+++ DATA FOR PROCESSING +++
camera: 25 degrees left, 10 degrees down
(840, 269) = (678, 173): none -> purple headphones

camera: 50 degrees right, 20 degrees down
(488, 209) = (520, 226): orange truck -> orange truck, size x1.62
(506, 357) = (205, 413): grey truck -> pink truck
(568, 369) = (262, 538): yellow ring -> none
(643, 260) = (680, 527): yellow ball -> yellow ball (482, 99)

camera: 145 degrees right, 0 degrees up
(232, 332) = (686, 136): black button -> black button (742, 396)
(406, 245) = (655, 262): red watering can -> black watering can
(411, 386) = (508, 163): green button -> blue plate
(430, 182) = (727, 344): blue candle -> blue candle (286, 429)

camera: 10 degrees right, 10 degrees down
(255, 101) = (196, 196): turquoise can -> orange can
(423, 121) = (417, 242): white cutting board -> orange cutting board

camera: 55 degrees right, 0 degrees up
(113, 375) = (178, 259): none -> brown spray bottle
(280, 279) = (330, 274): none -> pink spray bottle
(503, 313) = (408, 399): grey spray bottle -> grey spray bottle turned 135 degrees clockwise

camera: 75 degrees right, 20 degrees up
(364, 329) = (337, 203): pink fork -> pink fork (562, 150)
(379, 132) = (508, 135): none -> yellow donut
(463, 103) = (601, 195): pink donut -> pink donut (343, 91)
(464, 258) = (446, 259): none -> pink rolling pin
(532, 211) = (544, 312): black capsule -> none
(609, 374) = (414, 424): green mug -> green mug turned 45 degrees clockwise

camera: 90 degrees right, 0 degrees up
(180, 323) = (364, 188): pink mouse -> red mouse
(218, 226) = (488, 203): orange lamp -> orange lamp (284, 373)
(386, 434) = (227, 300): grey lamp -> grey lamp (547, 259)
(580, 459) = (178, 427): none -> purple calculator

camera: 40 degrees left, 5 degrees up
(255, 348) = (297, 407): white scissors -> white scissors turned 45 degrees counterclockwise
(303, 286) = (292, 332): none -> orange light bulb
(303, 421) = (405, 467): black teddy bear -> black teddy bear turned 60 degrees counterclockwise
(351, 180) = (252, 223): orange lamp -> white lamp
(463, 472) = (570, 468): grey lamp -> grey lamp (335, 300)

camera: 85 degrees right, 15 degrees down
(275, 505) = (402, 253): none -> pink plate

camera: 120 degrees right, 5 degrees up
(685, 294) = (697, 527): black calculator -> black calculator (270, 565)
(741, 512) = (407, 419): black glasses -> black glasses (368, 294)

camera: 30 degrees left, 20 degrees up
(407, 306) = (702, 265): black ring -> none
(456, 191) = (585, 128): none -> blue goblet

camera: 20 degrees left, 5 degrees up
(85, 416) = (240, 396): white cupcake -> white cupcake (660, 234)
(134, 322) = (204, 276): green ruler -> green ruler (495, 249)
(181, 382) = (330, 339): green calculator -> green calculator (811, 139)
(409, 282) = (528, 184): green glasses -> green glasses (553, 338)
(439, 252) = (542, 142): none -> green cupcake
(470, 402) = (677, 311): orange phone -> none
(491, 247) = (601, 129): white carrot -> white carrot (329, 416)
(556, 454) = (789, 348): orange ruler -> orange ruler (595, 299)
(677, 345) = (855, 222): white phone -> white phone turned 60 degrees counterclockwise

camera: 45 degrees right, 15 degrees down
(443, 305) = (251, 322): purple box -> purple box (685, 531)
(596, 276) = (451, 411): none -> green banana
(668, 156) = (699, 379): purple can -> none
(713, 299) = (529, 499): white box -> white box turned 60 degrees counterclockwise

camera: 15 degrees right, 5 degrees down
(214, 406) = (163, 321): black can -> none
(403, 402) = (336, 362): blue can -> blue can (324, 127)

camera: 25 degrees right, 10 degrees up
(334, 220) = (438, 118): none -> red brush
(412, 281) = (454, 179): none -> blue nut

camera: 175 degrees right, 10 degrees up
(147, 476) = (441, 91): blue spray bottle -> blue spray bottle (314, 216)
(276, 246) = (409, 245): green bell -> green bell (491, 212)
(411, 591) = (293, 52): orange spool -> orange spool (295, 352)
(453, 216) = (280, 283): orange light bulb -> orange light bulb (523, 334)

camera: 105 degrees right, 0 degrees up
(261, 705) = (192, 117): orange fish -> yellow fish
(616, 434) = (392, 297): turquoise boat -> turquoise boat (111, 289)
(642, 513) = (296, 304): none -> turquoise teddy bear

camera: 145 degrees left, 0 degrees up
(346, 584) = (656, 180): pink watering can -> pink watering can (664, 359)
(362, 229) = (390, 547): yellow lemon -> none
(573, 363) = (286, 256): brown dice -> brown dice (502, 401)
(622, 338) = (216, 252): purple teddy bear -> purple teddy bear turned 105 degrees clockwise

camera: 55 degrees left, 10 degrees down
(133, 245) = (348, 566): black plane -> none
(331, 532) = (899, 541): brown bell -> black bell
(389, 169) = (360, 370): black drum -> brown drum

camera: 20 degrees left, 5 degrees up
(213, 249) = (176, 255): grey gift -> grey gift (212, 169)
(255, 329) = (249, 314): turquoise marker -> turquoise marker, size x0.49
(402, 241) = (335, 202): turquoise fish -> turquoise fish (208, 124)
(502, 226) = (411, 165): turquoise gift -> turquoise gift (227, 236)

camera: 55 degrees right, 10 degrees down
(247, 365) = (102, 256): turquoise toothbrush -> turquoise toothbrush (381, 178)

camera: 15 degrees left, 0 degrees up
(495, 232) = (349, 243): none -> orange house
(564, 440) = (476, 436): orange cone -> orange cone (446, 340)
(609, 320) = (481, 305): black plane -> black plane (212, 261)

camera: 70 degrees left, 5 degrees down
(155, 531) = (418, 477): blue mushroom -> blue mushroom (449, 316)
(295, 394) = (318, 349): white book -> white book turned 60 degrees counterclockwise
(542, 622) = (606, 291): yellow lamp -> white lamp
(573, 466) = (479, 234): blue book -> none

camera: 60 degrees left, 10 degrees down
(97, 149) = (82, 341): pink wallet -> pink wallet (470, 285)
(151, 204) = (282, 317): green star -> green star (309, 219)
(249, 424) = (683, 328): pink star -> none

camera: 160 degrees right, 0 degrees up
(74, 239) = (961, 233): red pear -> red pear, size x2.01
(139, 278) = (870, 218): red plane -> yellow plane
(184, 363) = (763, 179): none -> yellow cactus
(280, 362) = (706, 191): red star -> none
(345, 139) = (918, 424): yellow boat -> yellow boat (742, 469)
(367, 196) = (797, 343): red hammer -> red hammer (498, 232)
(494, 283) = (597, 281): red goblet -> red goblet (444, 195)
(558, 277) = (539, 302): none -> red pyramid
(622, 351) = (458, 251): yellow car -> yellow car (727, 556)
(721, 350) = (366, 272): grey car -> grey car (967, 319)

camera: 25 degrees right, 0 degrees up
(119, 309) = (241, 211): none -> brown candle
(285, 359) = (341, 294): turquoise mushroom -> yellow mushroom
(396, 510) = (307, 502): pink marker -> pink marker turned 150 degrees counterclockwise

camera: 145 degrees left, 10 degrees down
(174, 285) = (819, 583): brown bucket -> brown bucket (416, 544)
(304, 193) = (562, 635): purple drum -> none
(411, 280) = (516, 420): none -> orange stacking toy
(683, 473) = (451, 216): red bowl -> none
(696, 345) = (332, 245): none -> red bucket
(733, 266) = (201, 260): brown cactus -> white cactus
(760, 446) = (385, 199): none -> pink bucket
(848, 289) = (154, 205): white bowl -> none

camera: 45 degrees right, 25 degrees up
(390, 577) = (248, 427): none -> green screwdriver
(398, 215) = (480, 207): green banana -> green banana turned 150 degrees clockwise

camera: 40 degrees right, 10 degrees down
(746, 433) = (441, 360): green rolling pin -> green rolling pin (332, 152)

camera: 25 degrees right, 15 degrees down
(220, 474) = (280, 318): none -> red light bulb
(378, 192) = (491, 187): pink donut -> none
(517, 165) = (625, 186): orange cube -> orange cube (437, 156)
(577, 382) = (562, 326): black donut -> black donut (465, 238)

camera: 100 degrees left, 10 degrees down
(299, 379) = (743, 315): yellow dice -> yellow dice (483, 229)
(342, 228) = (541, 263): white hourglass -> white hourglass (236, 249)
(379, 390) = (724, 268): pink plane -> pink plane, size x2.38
+++
Retype exactly the lines of the data above that fall between the line with "(303, 286) = (292, 332): none" and the line with "(407, 306) = (702, 265): black ring -> none", inclusive, and add nothing.

(303, 286) = (292, 332): none -> orange light bulb
(303, 421) = (405, 467): black teddy bear -> black teddy bear turned 60 degrees counterclockwise
(351, 180) = (252, 223): orange lamp -> white lamp
(463, 472) = (570, 468): grey lamp -> grey lamp (335, 300)

camera: 85 degrees right, 15 degrees down
(275, 505) = (402, 253): none -> pink plate

camera: 120 degrees right, 5 degrees up
(685, 294) = (697, 527): black calculator -> black calculator (270, 565)
(741, 512) = (407, 419): black glasses -> black glasses (368, 294)

camera: 30 degrees left, 20 degrees up
(407, 306) = (702, 265): black ring -> none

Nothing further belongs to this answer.